## PROBLEM TO WORK ON
Across the listing below, state how many lines hold the string "flashlight"; write nothing but that number.

## RECORDS FOR THIS EXERCISE
[Start of Attachment]

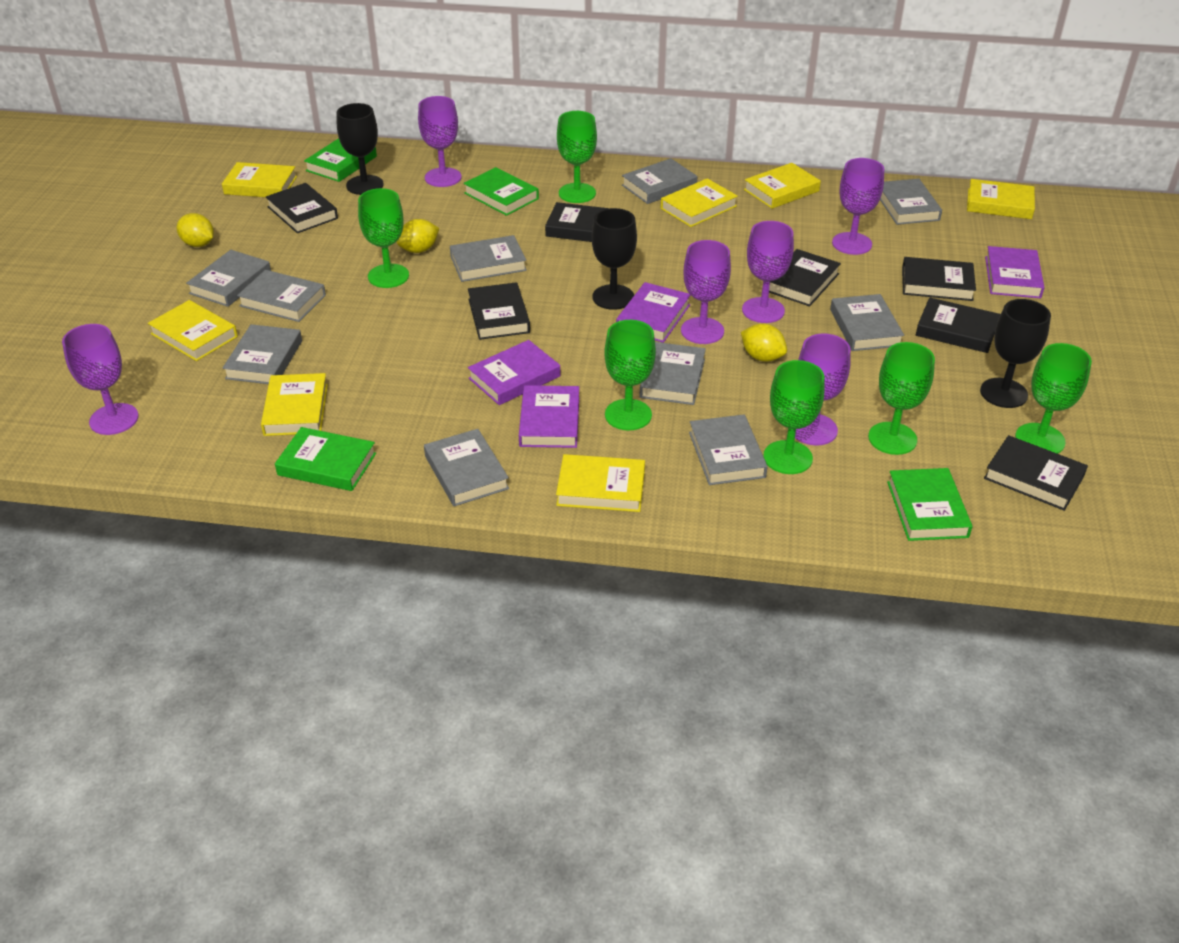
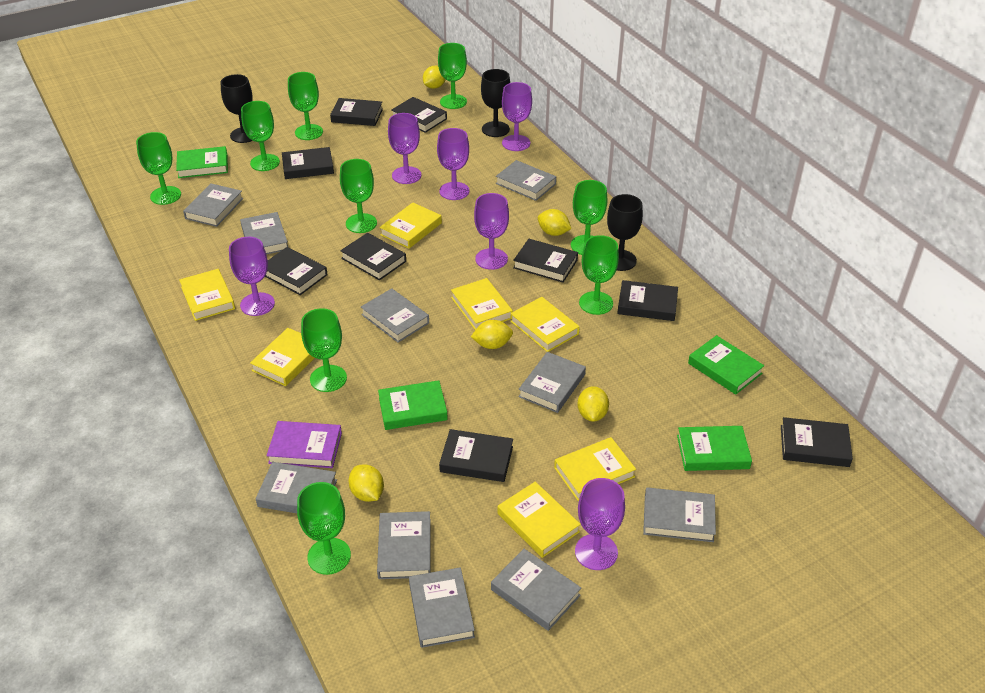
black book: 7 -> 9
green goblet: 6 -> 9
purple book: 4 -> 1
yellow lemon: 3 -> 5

[End of Attachment]
[Start of Attachment]

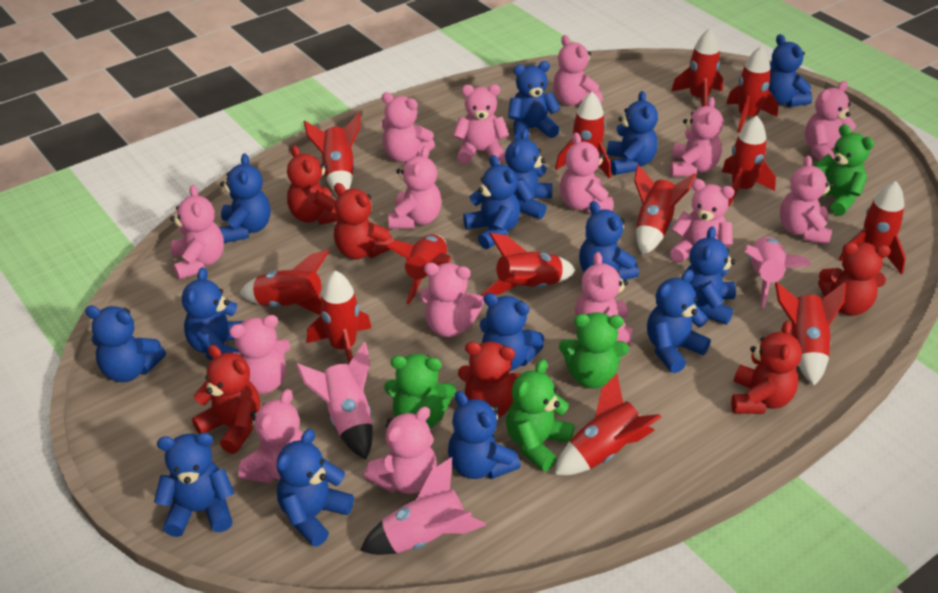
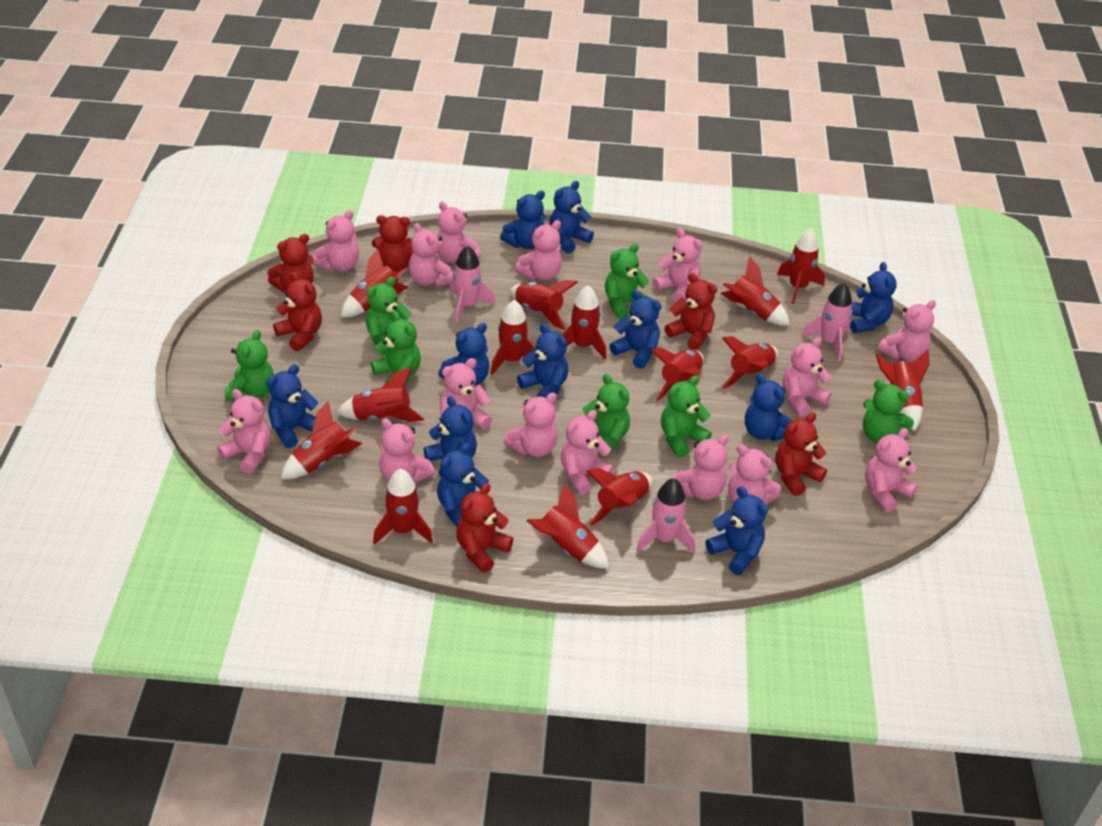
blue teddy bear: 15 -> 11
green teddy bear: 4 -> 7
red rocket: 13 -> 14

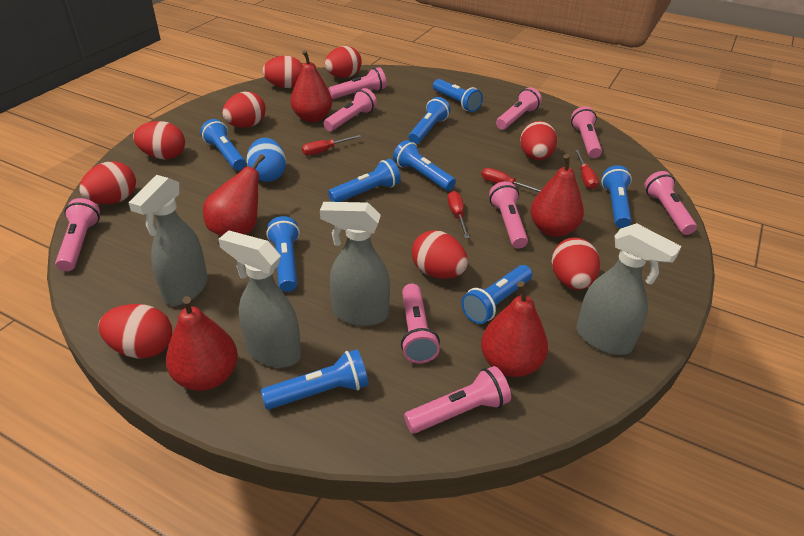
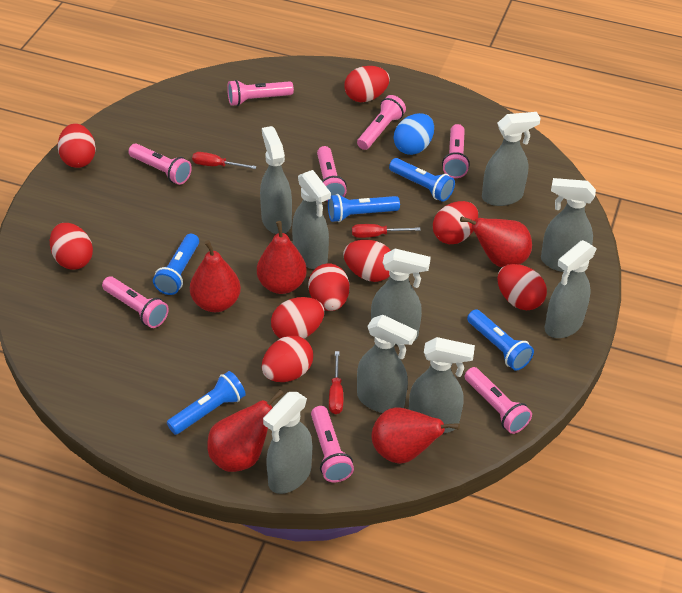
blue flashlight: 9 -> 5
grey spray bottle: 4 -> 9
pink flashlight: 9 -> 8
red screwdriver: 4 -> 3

[End of Attachment]

## SOLUTION TO THIS TASK
2